### [Task]
List every line in the records that contains the string "kern".

### [Input for this task]
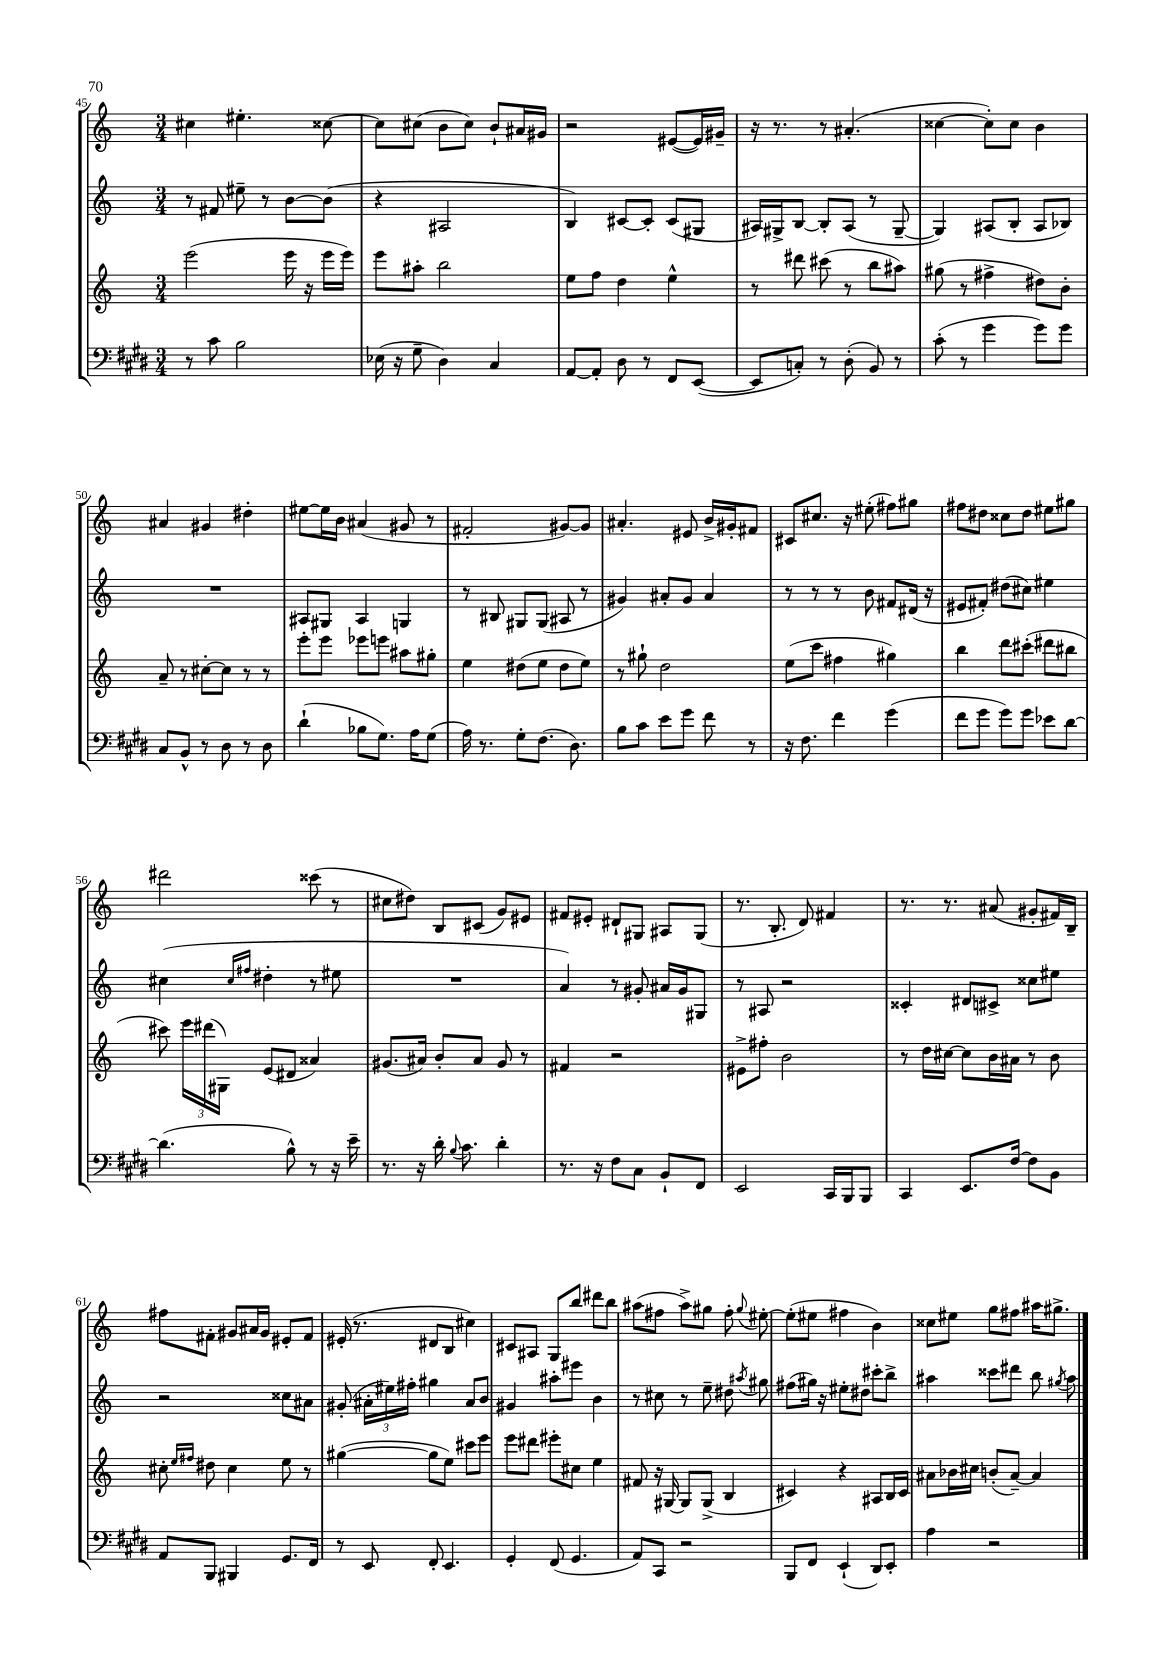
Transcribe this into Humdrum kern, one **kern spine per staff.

**kern	**kern	**kern	**kern
*part4	*part3	*part2	*part1
*staff4	*staff3	*staff2	*staff1
*clefF4	*clefG2	*clefG2	*clefG2
*k[f#c#g#d#]	*k[]	*k[]	*k[]
*M3/4	*M3/4	*M3/4	*M3/4
=45	=45	=45	=45
8r	(2eee\	8r	4cc#X\
8c#\	.	8f#X/	.
2B\	.	8ee#X~\	4.ee#X'\
.	.	8r	.
.	16eee\	[8b\L	.
.	16r	.	.
.	16eee\LL	(8b\J]	[8cc##X\
.	16eee\JJ)	.	.
=46	=46	=46	=46
(16E-X\	8eee\L	4r	8cc##\L]
16r	.	.	.
8G#~\	8aa#X'\J	.	(8cc#X\J
4D#\)	2bb\	2A#X/	8b\L
.	.	.	8cc#\J)
4C#/	.	.	8b`/L
.	.	.	16a#X/L
.	.	.	16g#X/JJ
=47	=47	=47	=47
[8AA/L	8ee\L	4B/)	2r
8AA'/J]	8ff\J	.	.
8D#\	4dd\	[8c#X/L	.
8r	.	8c#'/J]	.
8FF#/L	4ee^^\	(8c#/L	([8e#X/L
([8EE/J	.	8G#X/J	16e#/L])
.	.	.	16g#X~/JJ
=48	=48	=48	=48
8EE/L]	8r	16A#X/LL)	16r
.	.	16G#X^/J	8.r
8Cn'/J)	8ddd#X\	[8B/J	.
8r	(8ccc#X\	8B'/L]	8r
(8D#'\	8r	(8A#/J	(4.a#X'/
8BB/)	8bb\L	8r	.
8r	8aa#X\J)	[8G#~/	.
=49	=49	=49	=49
(8c#'\	(8gg#X\	4G#/])	[4cc##X\
8r	8r	.	.
4g#\	4ff#X^\	(8A#X/L	8cc##'\L])
.	.	8B'/J	8cc##\J
8g#\L)	8dd#X\L)	8A#/L	4b\
8g#\J	8b'\J	8B-X/J)	.
!!LO:LB:g=z
=50	=50	=50	=50
8C#/L	8a~/	2.r	4a#X/
8BB^^/J	8r	.	.
8r	[8cc#X'\L	.	4g#X/
8D#\	8cc#\J]	.	.
8r	8r	.	4dd#X'\
8D#\	8r	.	.
=51	=51	=51	=51
(4d#`\	8eee'\L	8A#X/L	[8ee#X\L
.	8eee\J	8G#X/J	16ee#\L]
.	.	.	16b\JJ
8B-X\L	8eee-X\L	4A#/	(4a#X/
8.G#\J)	8eeen\J	.	.
.	8aa#X\L	4Gn/	8g#X/
16A\KL	.	.	.
(8G#\J	8gg#X'\J	.	8r
=52	=52	=52	=52
16A\)	4ee\	8r	2f#X'/
8.r	.	.	.
.	.	8B#X/	.
8G#'\L	(8dd#X\L	8G#X/L	.
(8.F#\J	8ee\J	(8G#/J	.
.	8dd#\L	8A#X/	[8g#X/L)
8.D#\)	.	.	.
.	8ee\J)	8r	8g#/J]
=53	=53	=53	=53
8B\L	8r	4g#X/)	4.a#X'/
8c#\J	8gg#X`\	.	.
8e\L	2dd\	8a#X'/L	.
8g#\J	.	8g#/J	8e#X/
8f#\	.	4a#/	16b^/LL
.	.	.	16g#X'/J
8r	.	.	8f#X/J
=54	=54	=54	=54
16r	(8ee\L	8r	8c#X/L
8.F#\	.	.	.
.	8ccc\J	8r	8.cc#X/J
4f#\	4ff#X\	8r	.
.	.	.	16r
.	.	8b\	(8ee#X'\
(4g#\	4gg#X\)	8f#X/L	8ff#X\L)
.	.	(16d#X/Jk	8gg#X\J
.	.	16r	.
=55	=55	=55	=55
8f#\L	4bb\	8e#X/L	8ff#X\L
8g#\J	.	8f#X'/J)	8dd#X\J
8g#\L)	8ddd\L	(8dd#X\L	8cc##X\L
8g#\J	(8ccc#X'\J	8cc#X\J)	8dd#\J
8e-X\L	8ddd#X\L	4ee#X\	8ee#X\L
[8d#\J	8bb#X\J	.	8gg#X\J
!!LO:LB:g=z
=56	=56	=56	=56
(4.d#\]	8ccc#X\)	(4cc#X\	2ddd#X\
.	24eee\LL	.	.
.	(24ddd#X\	.	.
.	24G#X\JJ)	.	.
.	.	16qqcc#/LL	.
.	.	16qqff#X/JJ	.
.	(8e/L	4dd#X'\	.
8B^^\)	8d#X/J	.	.
8r	4a##X/)	8r	(8ccc##X\
16r	.	8ee#X\	8r
16e~\	.	.	.
=57	=57	=57	=57
8.r	(8.g#X/L	2.r	8cc#X\L
.	.	.	8dd#X\J)
16r	16a#X/Jk)	.	.
16d#'\	8b'/L	.	8B/L
8qqB/	.	.	.
8.c#\	.	.	.
.	8a#/J	.	(8c#X/J
4d#'\	8g#/	.	8g/L)
.	8r	.	8e#X/J
=58	=58	=58	=58
8.r	4f#X/	4a/)	8f#X/L
.	.	.	8e#X'/J
16r	.	.	.
8F#\L	2r	8r	8d#X`/L
8C#\J	.	8g#X'/	8G#X/J
8BB`/L	.	16a#X/LL	8A#X/L
.	.	16g#/J	.
8FF#/J	.	8G#X/J	(8G#/J
=59	=59	=59	=59
2EE/	8e#X^\L	8r	8.r
.	8ff#X'\J	8A#X/	.
.	.	.	8.B'/
.	2b\	2r	.
.	.	.	8d/)
16CC#/LL	.	.	4f#X/
16BBB/J	.	.	.
8BBB/J	.	.	.
=60	=60	=60	=60
4CC#/	8r	4c##X'/	8.r
.	16dd\LL	.	.
.	[16cc#X\JJ	.	8.r
8.EE/L	8cc#\L]	8d#X/L	.
.	16b\L	8c#X^/J	(8a#X/
[16F#/Jk	16a#X\JJ	.	.
8F#\L]	8r	8cc##X\L	8g#X'/L
8BB\J	8b\	8ee#X\J	16f#X/L)
.	.	.	16B~/JJ
!!LO:LB:g=z
=61	=61	=61	=61
8AA/L	8cc#X'\	2r	8ff#X\L
.	16qqee/LL	.	.
.	16qqff#X/JJ	.	.
8BBB/J	8dd#X\	.	8f#X'\J
4BBB#X/	4cc#\	.	8g#X/L
.	.	.	16a#X/L
.	.	.	16g#/JJ
8.GG#/L	8ee\	8cc##X\L	8e#X'/L
.	8r	8a#X\J	8f#/J
16FF#/Jk	.	.	.
=62	=62	=62	=62
8r	([4gg#X\	(8g#X'/	(16e#X'/
.	.	.	8.r
8EE/	.	24a#X'\LL	.
.	.	24ee#X\)	.
.	.	24ff#X'\JJ	.
8FF#'/	8gg#\L]	4gg#X\	8d#X/L
4.EE/	8ee\J)	.	8B/J
.	8ccc#X\L	8a#/L	4cc#X\)
.	8eee\J	8b/J	.
=63	=63	=63	=63
4GG#'/	8eee\L	4g#X/	8c#X/L
.	8ddd#X\J	.	8A#X/J
(8FF#/	8eee#X'\L	8aa#X'\L	8G/L
4.GG#/	8cc#X\J	8eee#X\J	8bb/J
.	4ee\	4b\	8ddd#X\L
.	.	.	8bb\J
=64	=64	=64	=64
8AA/L)	8f#X/	8r	(8aa#X\L
8CC#/J	16r	8cc#X\	8ff#X\J
.	[16G#X/	.	.
2r	8G#/L]	8r	8aa#^\L)
.	(8G#^/J	8ee~\	8gg#X\J
.	4B/	8dd#X\	8ff#'\
.	.	8qaa#X/	8qqgg#/
.	.	8gg#X\	[8ee#X'\
=65	=65	=65	=65
8BBB/L	4c#X/)	(8ff#X\L	(8ee#'\L]
8FF#/J	.	16gg#X\Jk)	8ee#X\J
.	.	16r	.
(4EE`/	4r	8ee#X'\L	4ff#X\
.	.	8dd#X\J	.
8DD#/L)	8A#X/L	8ccc#X'\L	4b\)
8EE'/J	16B/L	8bb^\J	.
.	16c#/JJ	.	.
=66	=66	=66	=66
4A\	8a#X\L	4aa#X\	8cc##X\L
.	16b-X\L	.	8ee#X\J
.	16cc#X\JJ	.	.
2r	(8bn'/L	8ccc##X\L	8gg\L
.	[8a#~/J)	8ddd#X\J	8ff#X\J
.	4a#/]	8bb\	16aa#X\KL
.	.	.	8.gg#X^\J
.	.	8qgg#X/	.
.	.	8aa#\	.
==	==	==	==
*-	*-	*-	*-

### [The response]
Transcribe this into Humdrum kern, one **kern spine per staff.
**kern	**kern	**kern	**kern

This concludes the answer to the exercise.